=== Record extracts ===

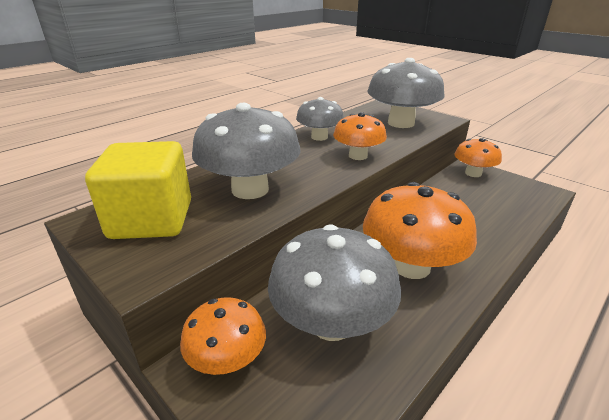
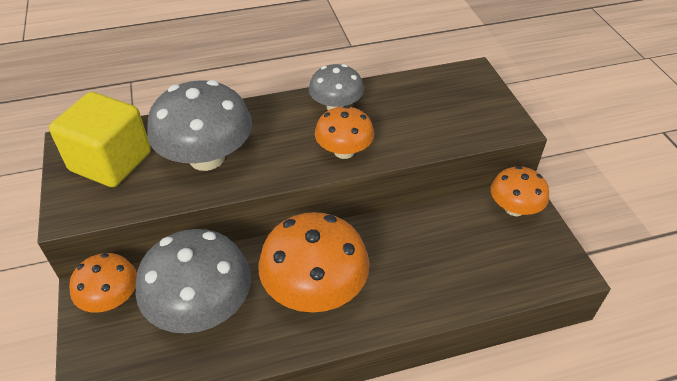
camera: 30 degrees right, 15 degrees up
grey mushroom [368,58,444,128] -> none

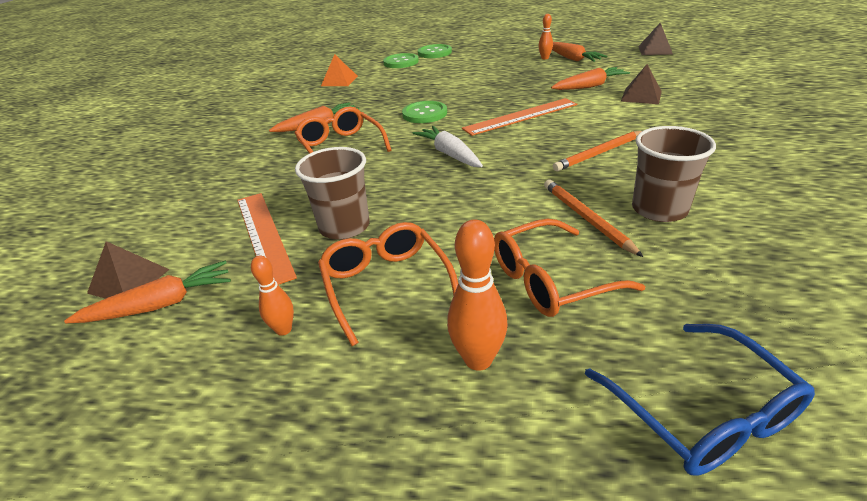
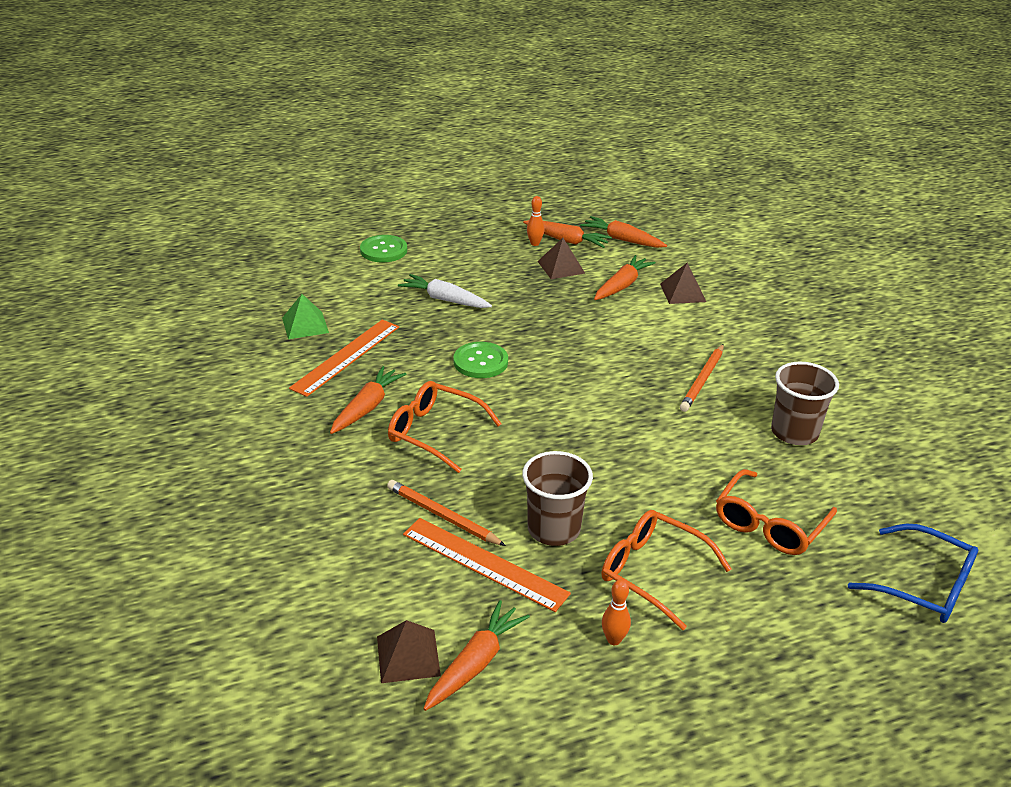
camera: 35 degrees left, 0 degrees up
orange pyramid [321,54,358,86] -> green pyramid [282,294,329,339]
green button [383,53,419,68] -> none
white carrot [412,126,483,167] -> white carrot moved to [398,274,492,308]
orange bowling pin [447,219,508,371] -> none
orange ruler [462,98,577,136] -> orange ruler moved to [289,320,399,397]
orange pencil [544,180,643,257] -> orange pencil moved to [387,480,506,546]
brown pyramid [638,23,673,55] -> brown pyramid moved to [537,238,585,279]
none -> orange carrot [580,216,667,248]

===
=== Record extracts ===

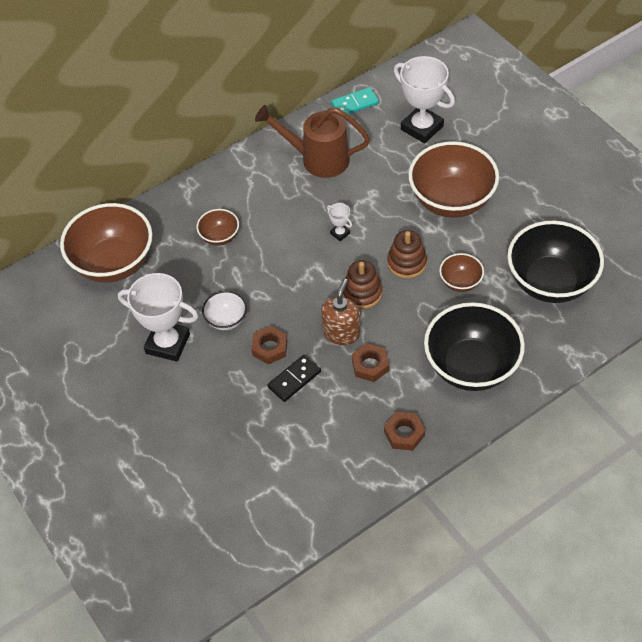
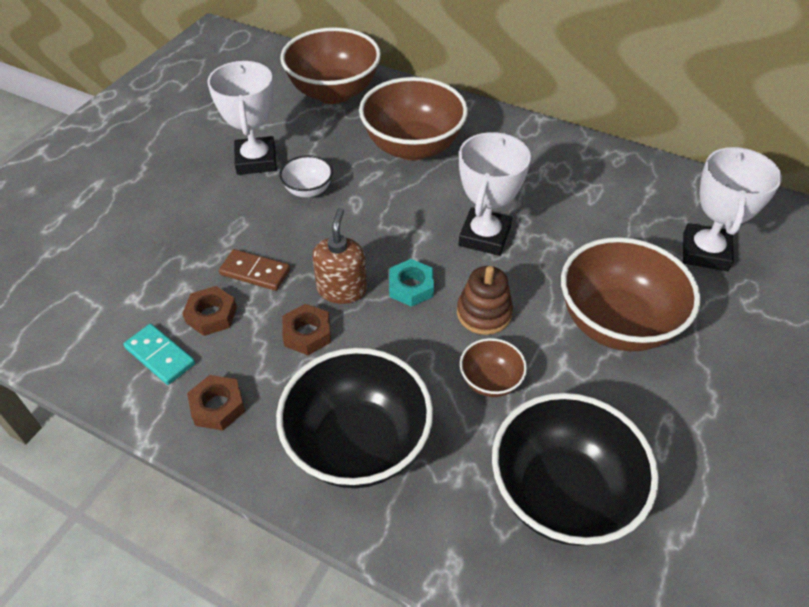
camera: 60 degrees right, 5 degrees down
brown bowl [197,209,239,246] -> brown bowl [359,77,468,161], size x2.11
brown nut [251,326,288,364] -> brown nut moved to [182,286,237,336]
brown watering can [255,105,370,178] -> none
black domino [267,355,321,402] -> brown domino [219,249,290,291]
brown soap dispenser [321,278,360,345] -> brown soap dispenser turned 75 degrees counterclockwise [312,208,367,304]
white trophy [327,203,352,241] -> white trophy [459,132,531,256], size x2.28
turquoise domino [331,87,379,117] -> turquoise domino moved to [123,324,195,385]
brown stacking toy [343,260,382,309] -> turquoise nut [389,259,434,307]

===
=== Record extracts ===

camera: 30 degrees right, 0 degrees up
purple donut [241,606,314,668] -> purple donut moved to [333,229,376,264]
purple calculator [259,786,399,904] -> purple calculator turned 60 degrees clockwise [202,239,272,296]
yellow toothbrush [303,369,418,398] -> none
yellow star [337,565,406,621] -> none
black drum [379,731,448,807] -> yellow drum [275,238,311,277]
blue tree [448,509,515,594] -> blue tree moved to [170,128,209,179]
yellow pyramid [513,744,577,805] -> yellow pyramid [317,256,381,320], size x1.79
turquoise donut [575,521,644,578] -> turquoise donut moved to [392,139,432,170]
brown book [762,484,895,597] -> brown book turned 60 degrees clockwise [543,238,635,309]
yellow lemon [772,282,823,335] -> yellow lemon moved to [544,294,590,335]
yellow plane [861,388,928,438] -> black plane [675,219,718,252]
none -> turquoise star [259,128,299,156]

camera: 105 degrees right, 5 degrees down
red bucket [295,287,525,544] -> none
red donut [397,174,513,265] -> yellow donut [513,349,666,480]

===

• [Description of the task]: Return, unchanged, the run of lines above that opens with the line containing "black domino [267,355,321,402]" and closes with the line containing "brown soap dispenser [321,278,360,345]". Include both.

• [Result for this exercise]:
black domino [267,355,321,402] -> brown domino [219,249,290,291]
brown soap dispenser [321,278,360,345] -> brown soap dispenser turned 75 degrees counterclockwise [312,208,367,304]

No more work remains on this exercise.